:: Data for review ::
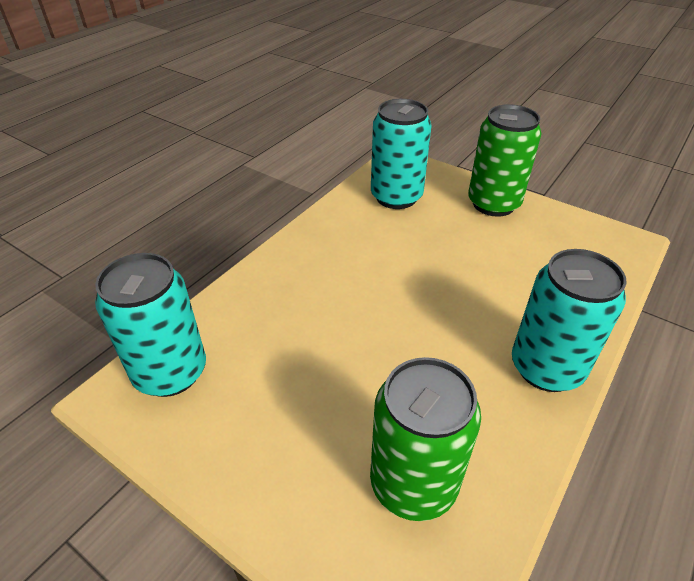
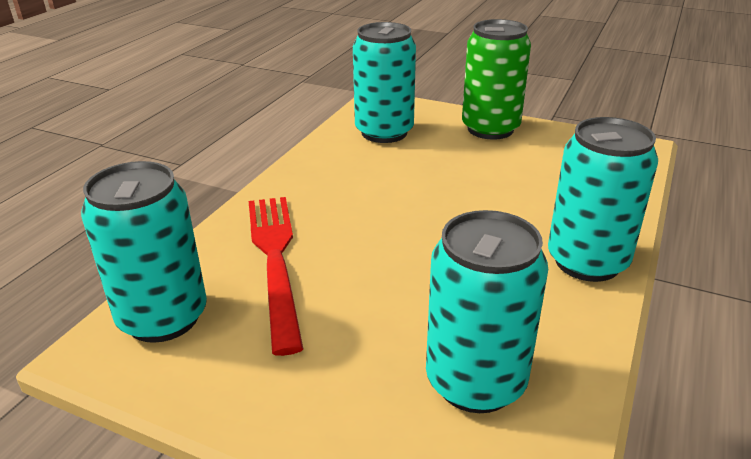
camera: 10 degrees left, 10 degrees down
(273, 325) = (275, 260): none -> red fork
(413, 483) = (475, 382): green can -> turquoise can

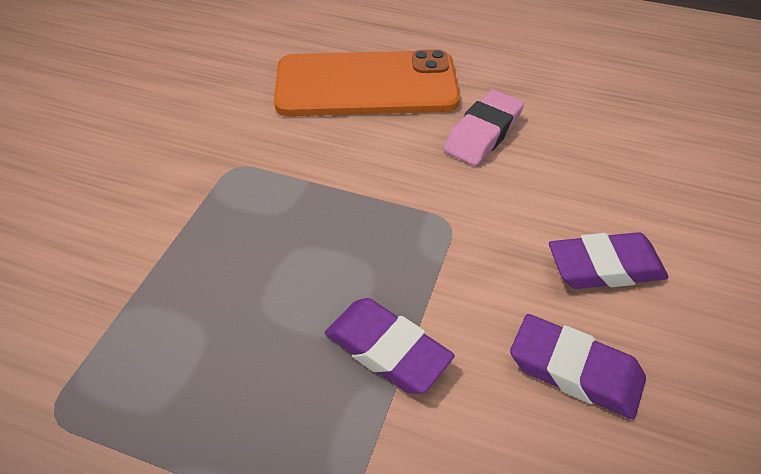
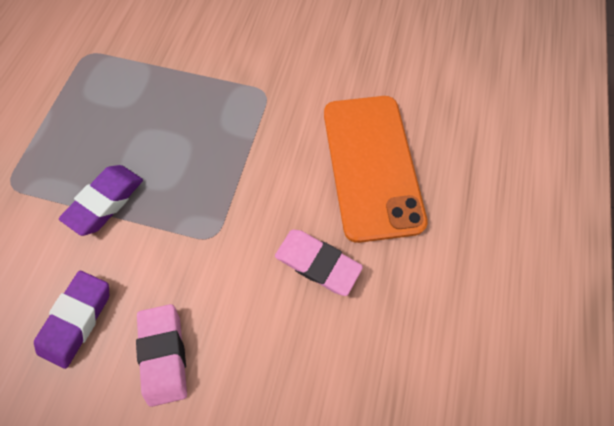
camera: 85 degrees right, 20 degrees up
(605, 267) = (165, 354): purple eraser -> pink eraser

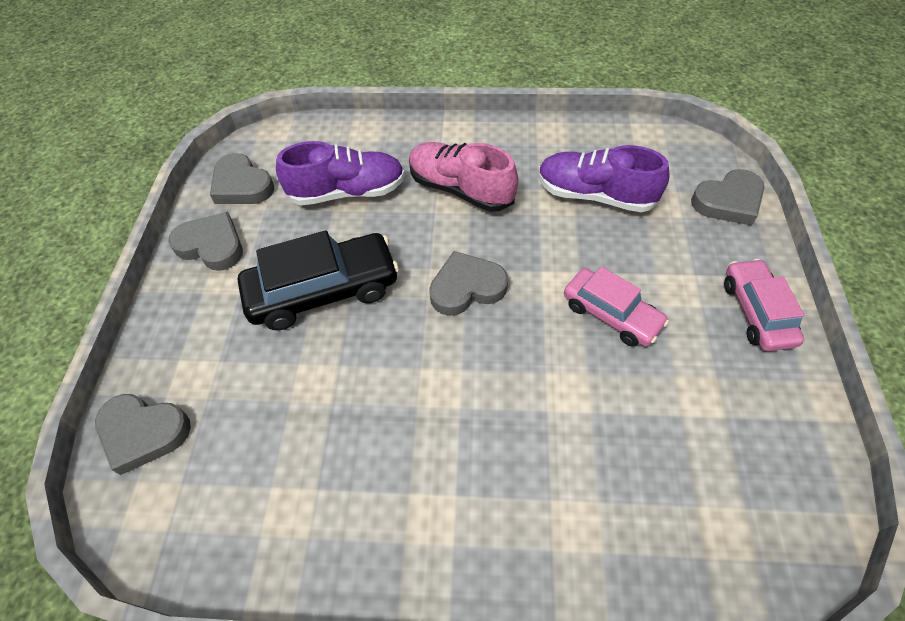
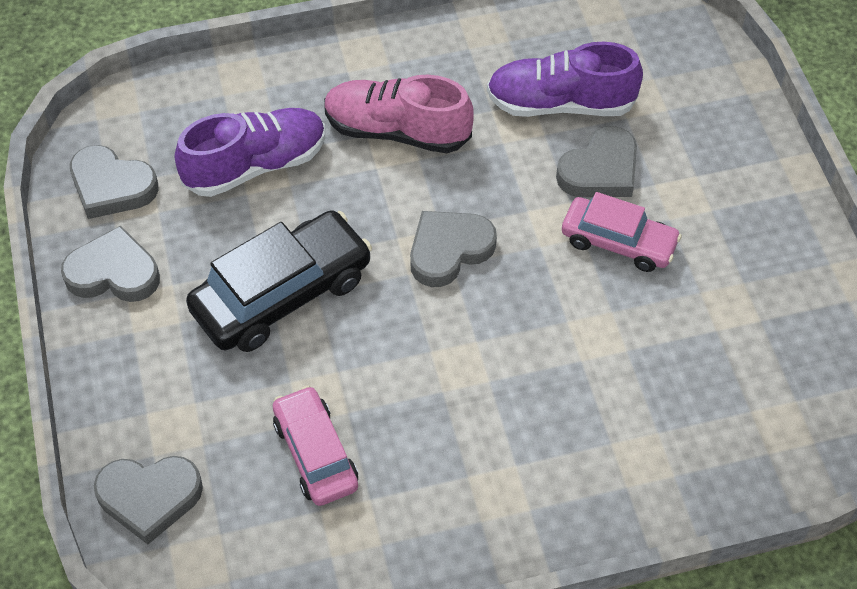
camera: 20 degrees left, 0 degrees up
(728, 201) = (713, 79): grey heart -> grey heart (600, 170)
(756, 312) = (769, 203): pink car -> pink car (316, 453)

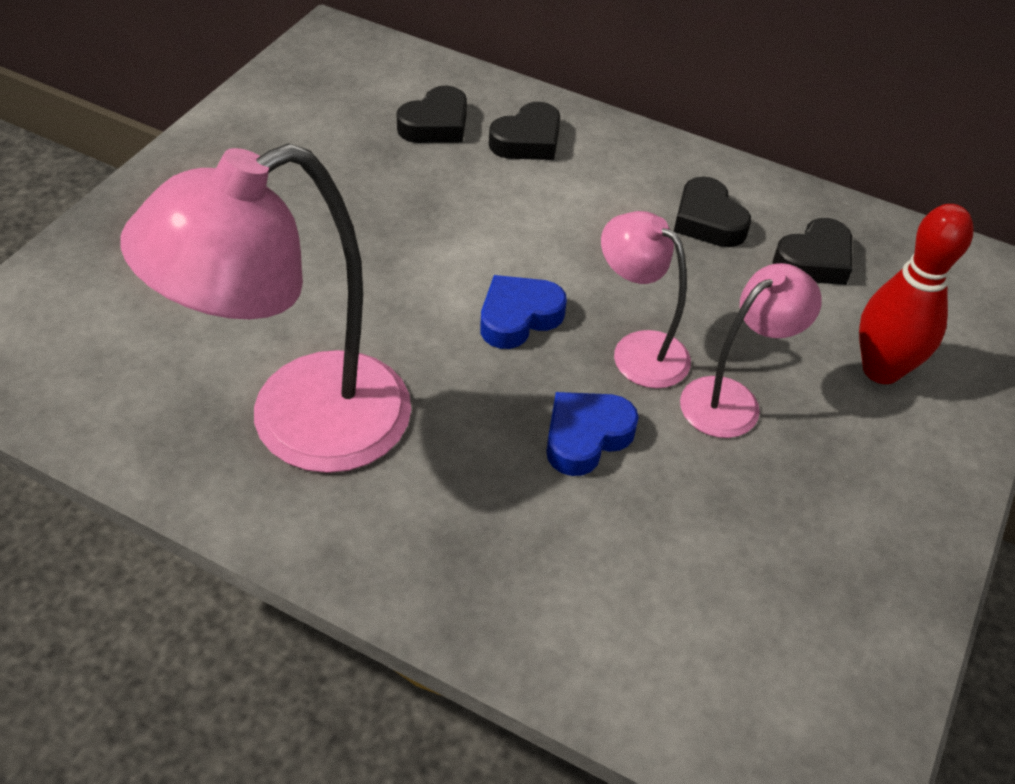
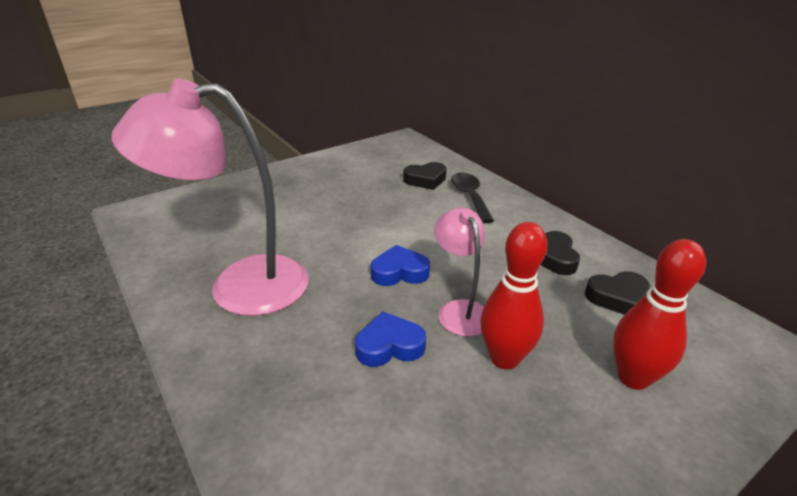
camera: 30 degrees right, 15 degrees down
(527, 140) = (470, 197): black heart -> black spoon
(732, 399) = (504, 358): pink lamp -> red bowling pin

:: Prompt ::
Copy each line containing the word "down" from the data.

:: Response for this exercise ::
camera: 10 degrees left, 10 degrees down
camera: 30 degrees right, 15 degrees down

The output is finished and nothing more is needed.